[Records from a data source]
********************
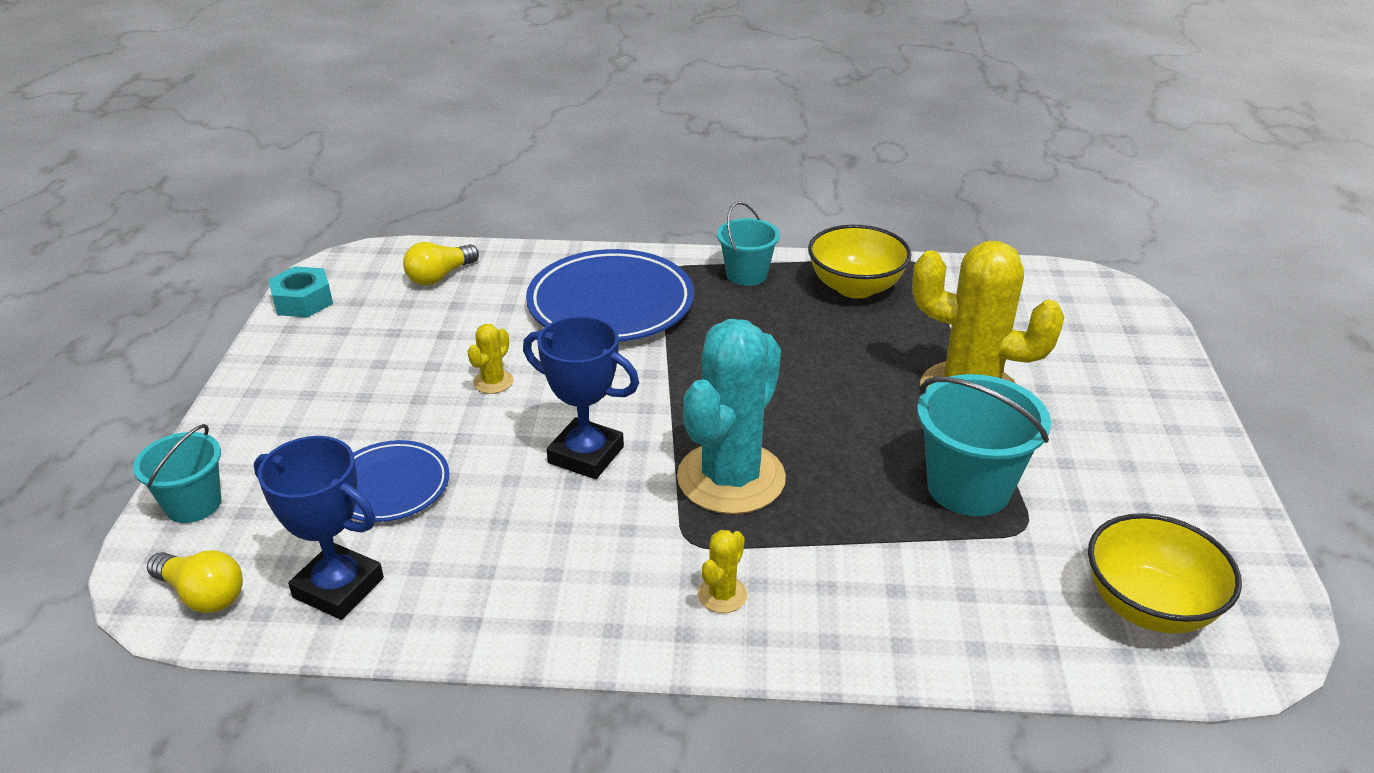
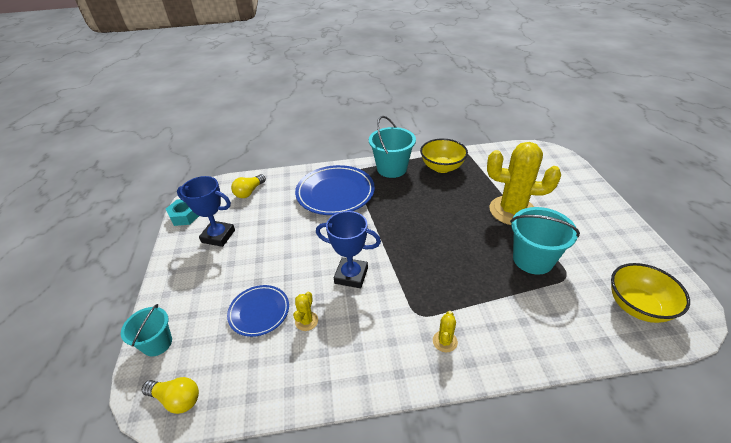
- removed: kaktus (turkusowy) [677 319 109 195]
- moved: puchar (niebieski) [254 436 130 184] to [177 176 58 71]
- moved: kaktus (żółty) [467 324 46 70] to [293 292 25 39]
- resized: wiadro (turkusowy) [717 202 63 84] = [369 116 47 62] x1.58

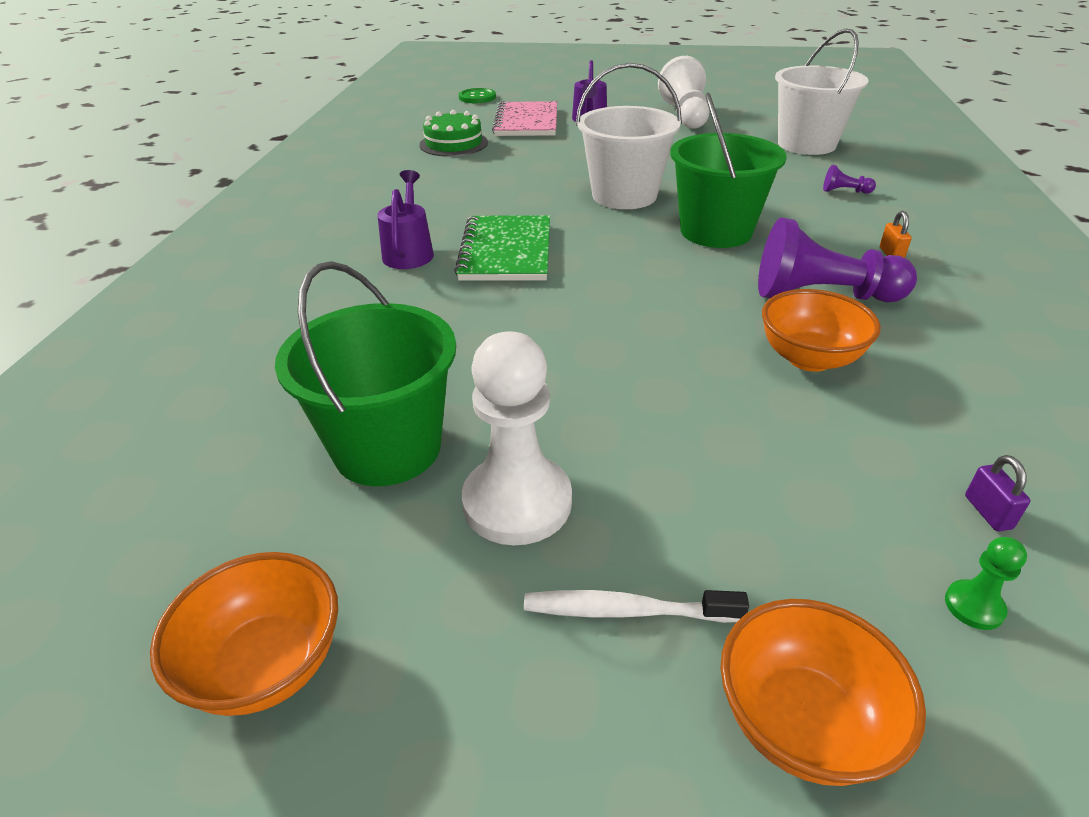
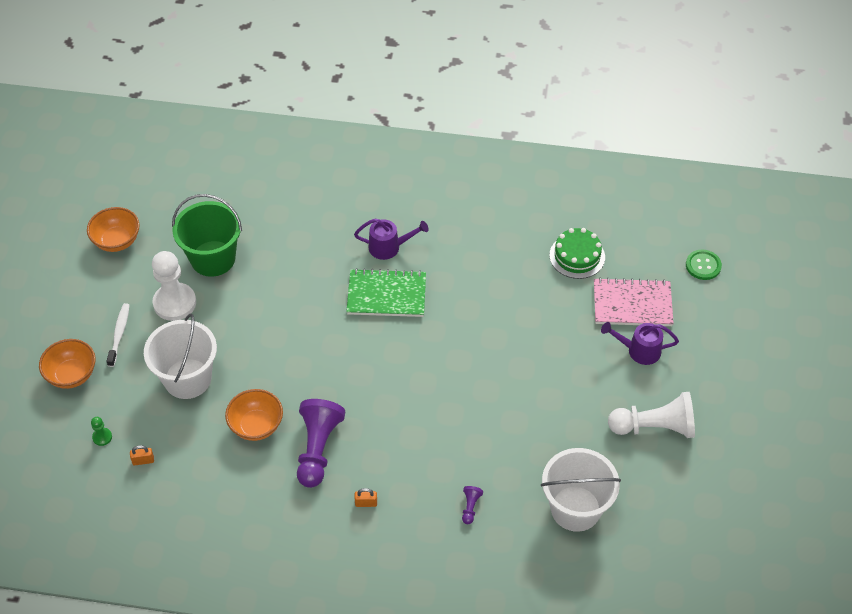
- removed: wiadro (zielony) [670 93 117 155]
- moved: wiadro (biały) [576 63 106 146] to [144 314 73 85]
- recoloured: kłódka (fioletowy) [965 455 65 76] to kłódka (pomarańczowy) [130 445 24 21]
********************
→ EXERCISE OBJECTIVE: Without the pictures, copy out each entry exactly as it stands.

→ RESULT OF THE TASK:
- removed: kaktus (turkusowy) [677 319 109 195]
- moved: puchar (niebieski) [254 436 130 184] to [177 176 58 71]
- moved: kaktus (żółty) [467 324 46 70] to [293 292 25 39]
- resized: wiadro (turkusowy) [717 202 63 84] = [369 116 47 62] x1.58

- removed: wiadro (zielony) [670 93 117 155]
- moved: wiadro (biały) [576 63 106 146] to [144 314 73 85]
- recoloured: kłódka (fioletowy) [965 455 65 76] to kłódka (pomarańczowy) [130 445 24 21]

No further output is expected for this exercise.